Edit difference data:
= = =

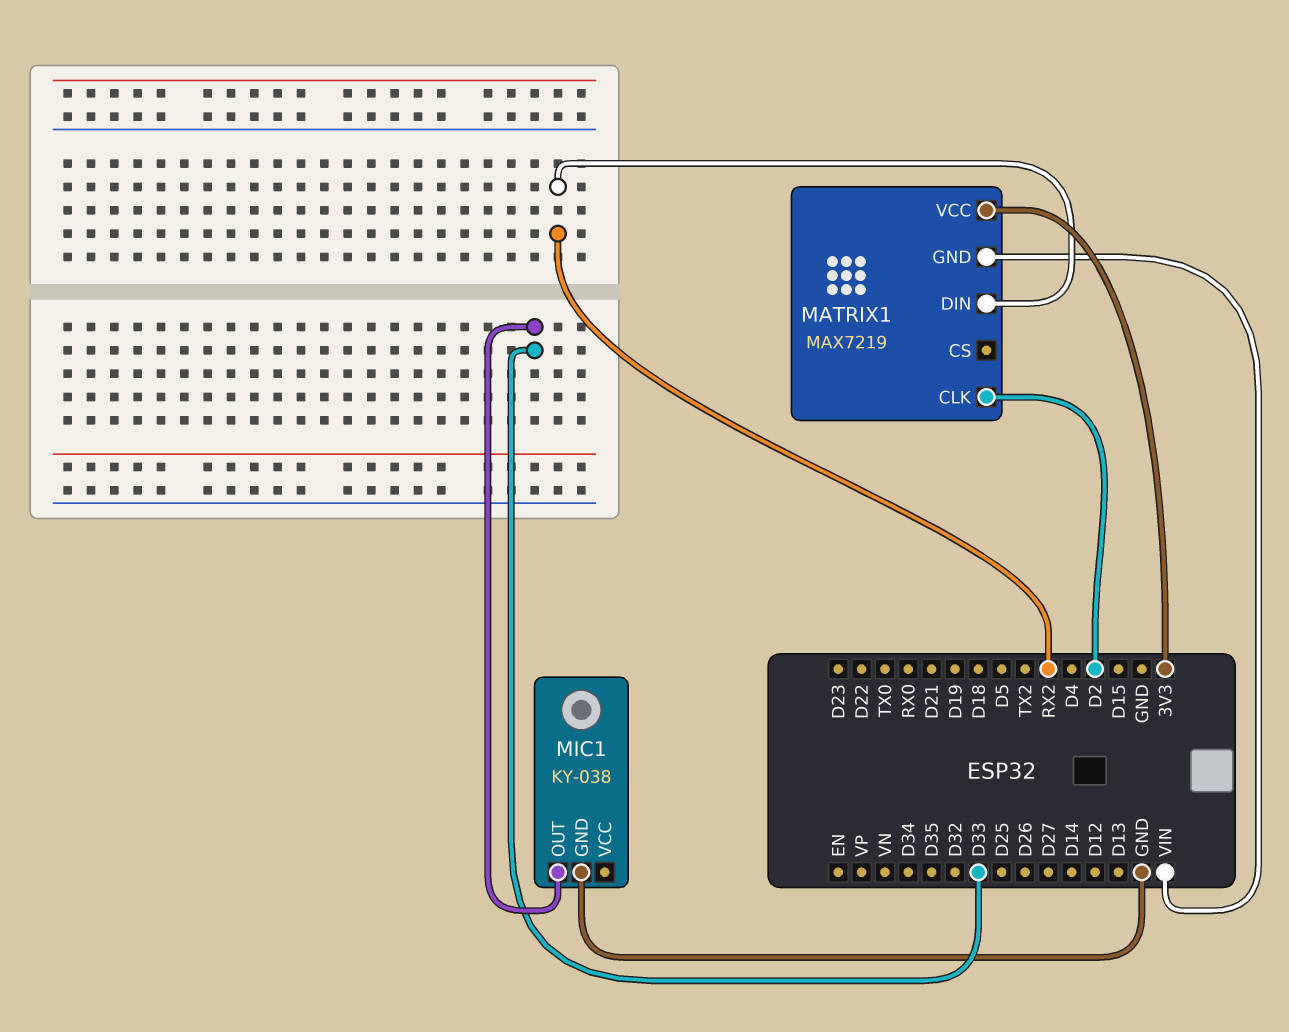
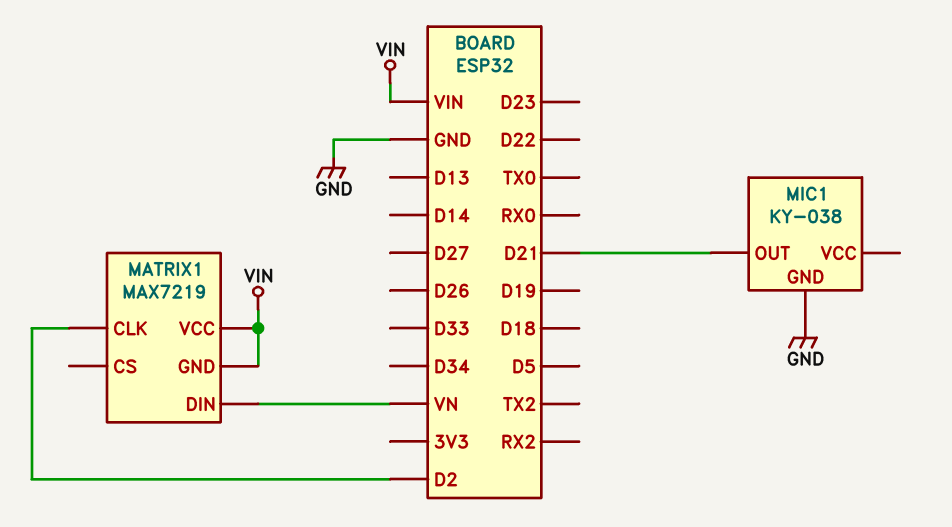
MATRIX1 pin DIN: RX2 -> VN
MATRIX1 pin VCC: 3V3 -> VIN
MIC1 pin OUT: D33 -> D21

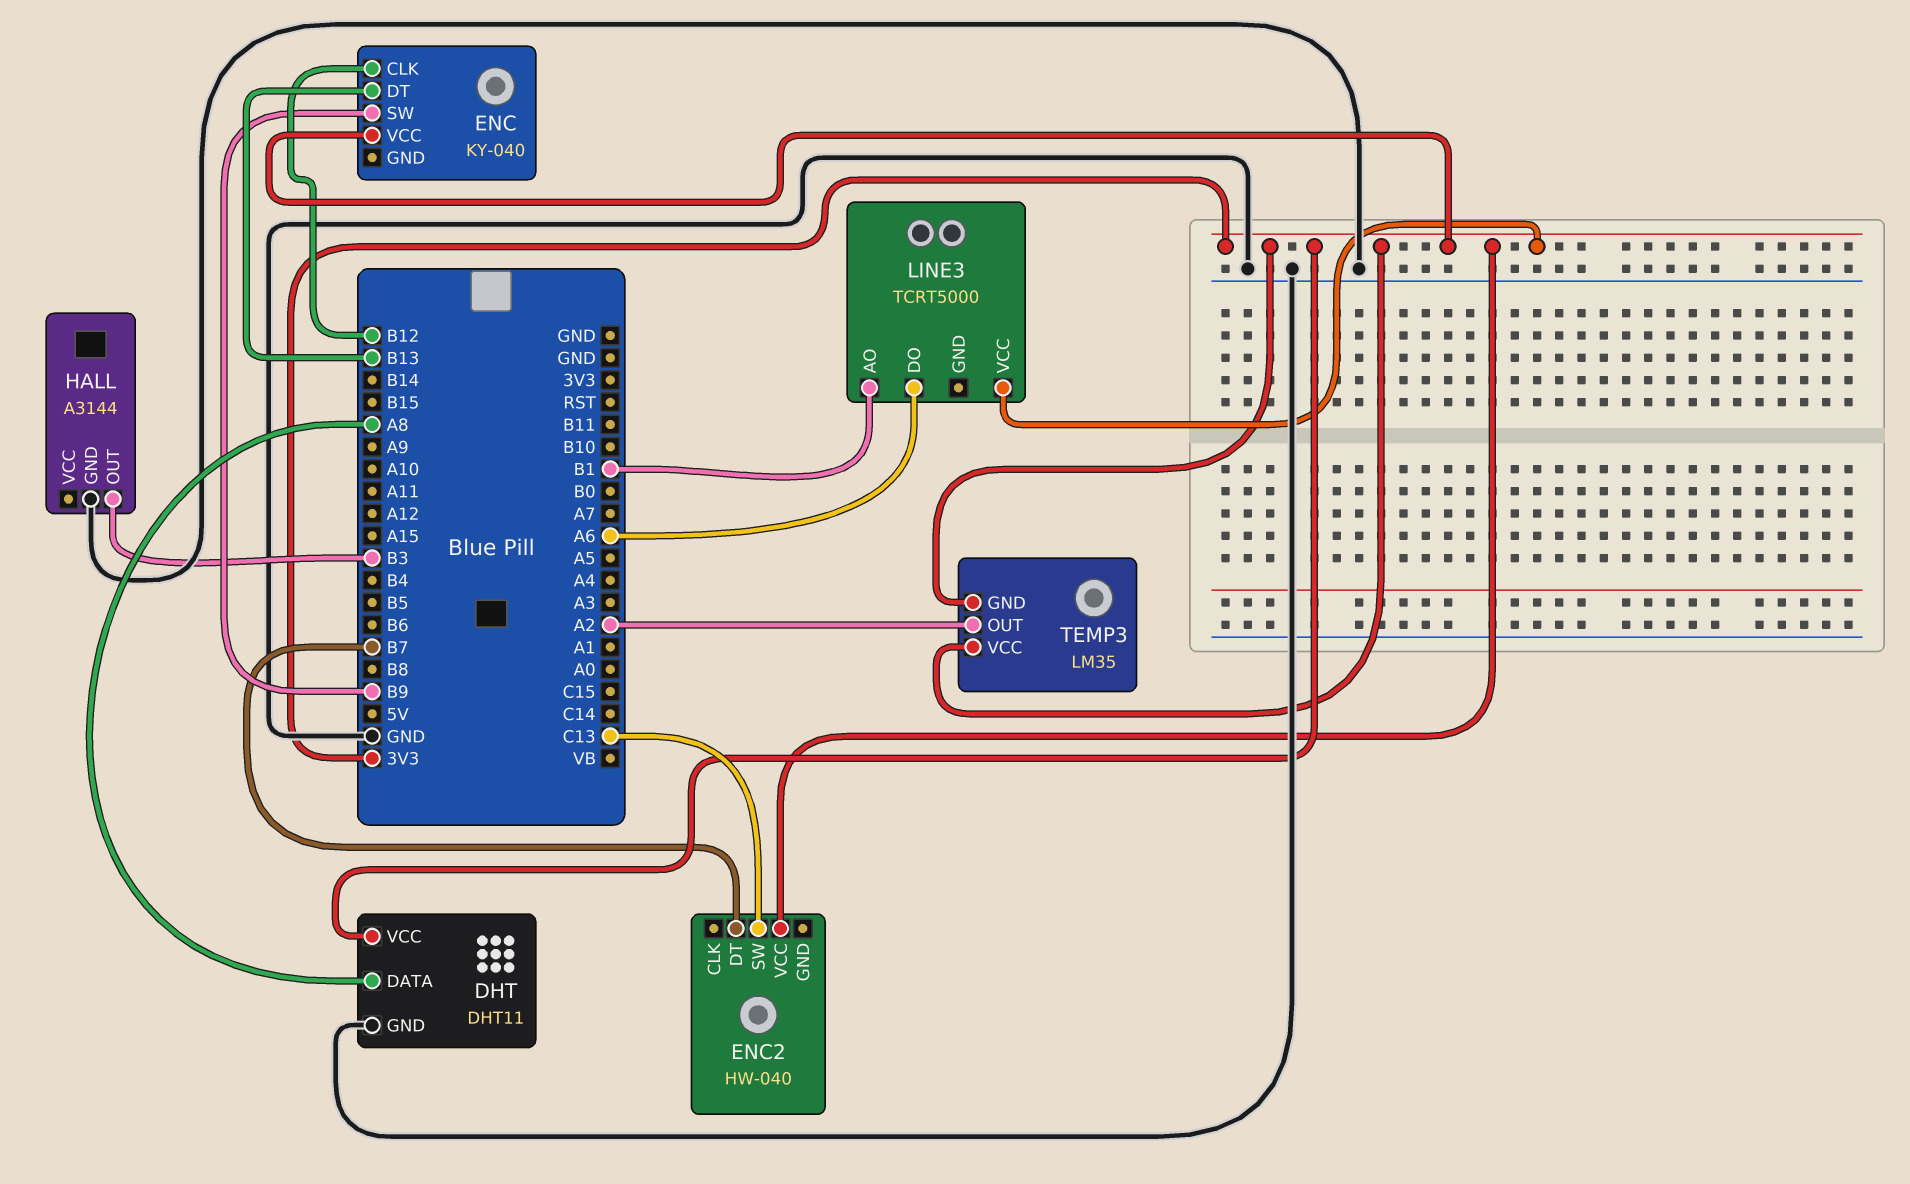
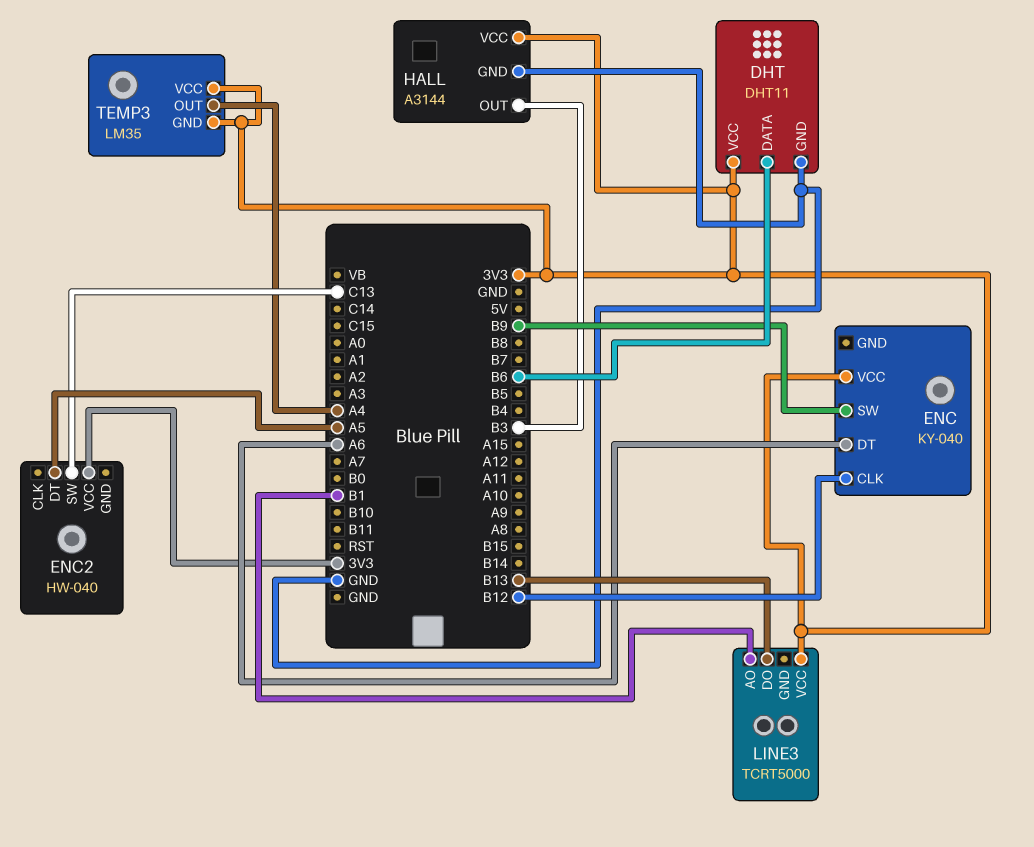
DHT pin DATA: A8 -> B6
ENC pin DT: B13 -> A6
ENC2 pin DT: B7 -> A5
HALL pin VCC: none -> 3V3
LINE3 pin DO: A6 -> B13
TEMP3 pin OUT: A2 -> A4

= = =

**WHAT IS EXPECTED:**
From the first line to the last, repeat the entries exactly and leave out the pictures.

**OUTPUT FOR THIS EXERCISE:**
MATRIX1 pin DIN: RX2 -> VN
MATRIX1 pin VCC: 3V3 -> VIN
MIC1 pin OUT: D33 -> D21

DHT pin DATA: A8 -> B6
ENC pin DT: B13 -> A6
ENC2 pin DT: B7 -> A5
HALL pin VCC: none -> 3V3
LINE3 pin DO: A6 -> B13
TEMP3 pin OUT: A2 -> A4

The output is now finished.